Supply the number of lines below containing "moved", nothing else.

Items from a dataset:
----

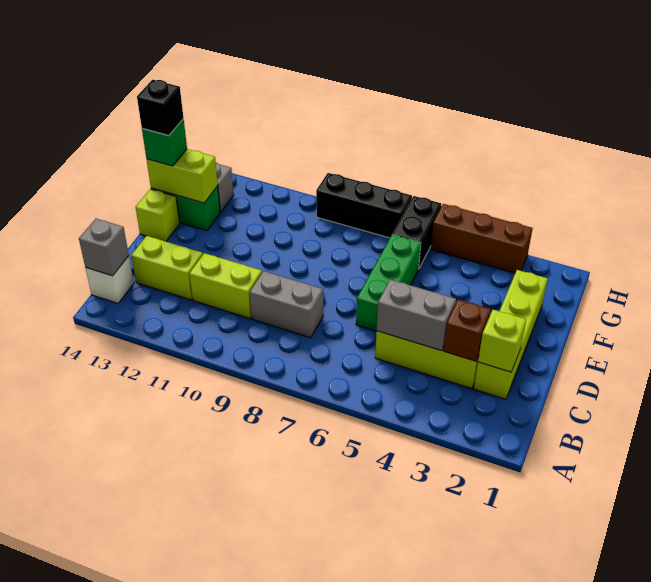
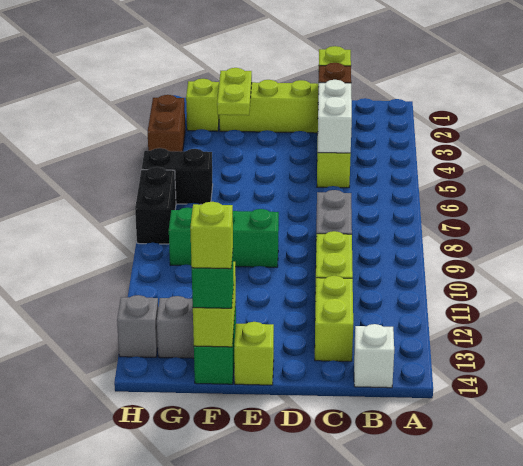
grey 1x1 brick [79,219,129,276] -> grey 1x1 brick moved to [117,295,158,357]
grey 1x2 brick [377,279,456,351] -> white 1x2 brick [318,80,352,153]
green 1x3 brick [356,235,421,331] -> green 1x3 brick moved to [169,208,279,267]
none -> lime 1x2 plate [217,68,252,115]
black 1x1 brick [137,80,183,135] -> lime 1x1 brick [190,202,233,269]
none -> lime 1x1 brick [186,79,219,131]
brown 1x3 brick [431,204,533,273] -> brown 1x2 brick [148,95,185,151]
black 1x3 brick [316,173,412,238] -> black 1x2 brick [135,167,176,244]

----

> PROBLEM SOLUTION:
2